→ YOUR TASK: Turn the material below into a numbered list with one line per item, skipping any blank lines. Leave the pictures out of your answer.

#### PROVIDED DATA

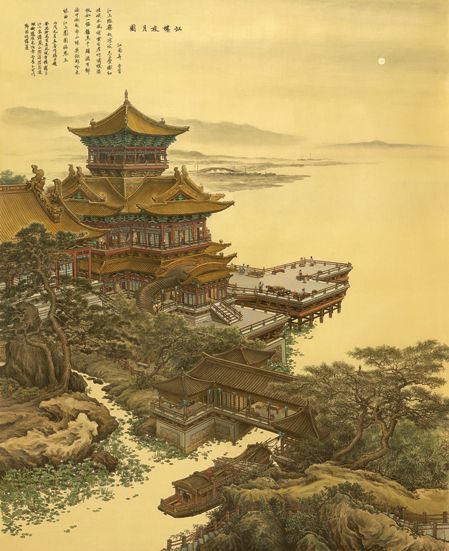
This screenshot has height=551, width=449. I want to click on painted stairs, so click(x=230, y=312), click(x=43, y=311).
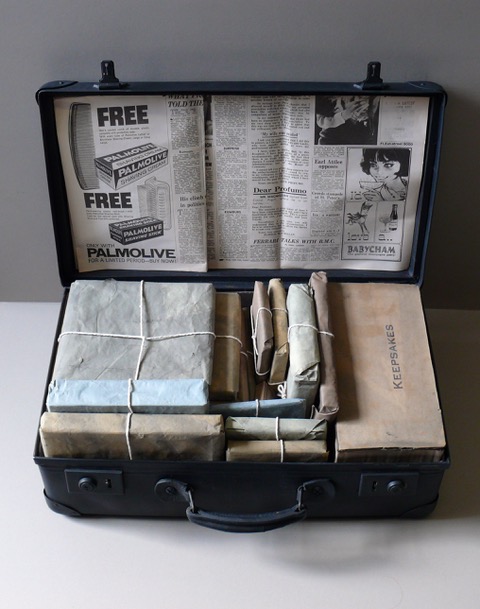
Locate an element on the screen. box is located at coordinates (267, 420).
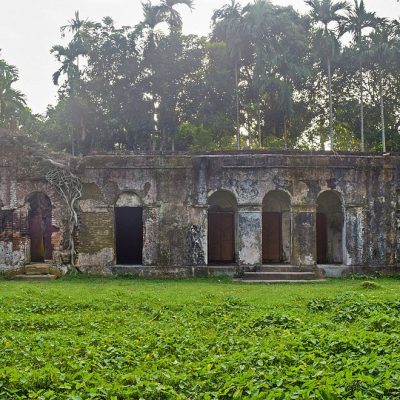
You are a GUI agent. You are given a task and a screenshot of the screen. Output one action in this format:
    pyautogui.click(x=<x>, y=<y>)
    Task: Click on the archway
    The height and width of the screenshot is (400, 400).
    Given the screenshot: What is the action you would take?
    click(40, 192), click(129, 193), click(277, 194), click(332, 194), click(222, 192)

########

→ EXPECTED ANSWER:
1. This screenshot has height=551, width=449. I want to click on painted stairs, so click(x=230, y=312), click(x=43, y=311).
2. Locate an element on the screen. box is located at coordinates (267, 420).
3. You are a GUI agent. You are given a task and a screenshot of the screen. Output one action in this format:
4.     pyautogui.click(x=<x>, y=<y>)
5.     Task: Click on the archway
6.     The height and width of the screenshot is (400, 400).
7.     Given the screenshot: What is the action you would take?
8.     click(40, 192), click(129, 193), click(277, 194), click(332, 194), click(222, 192)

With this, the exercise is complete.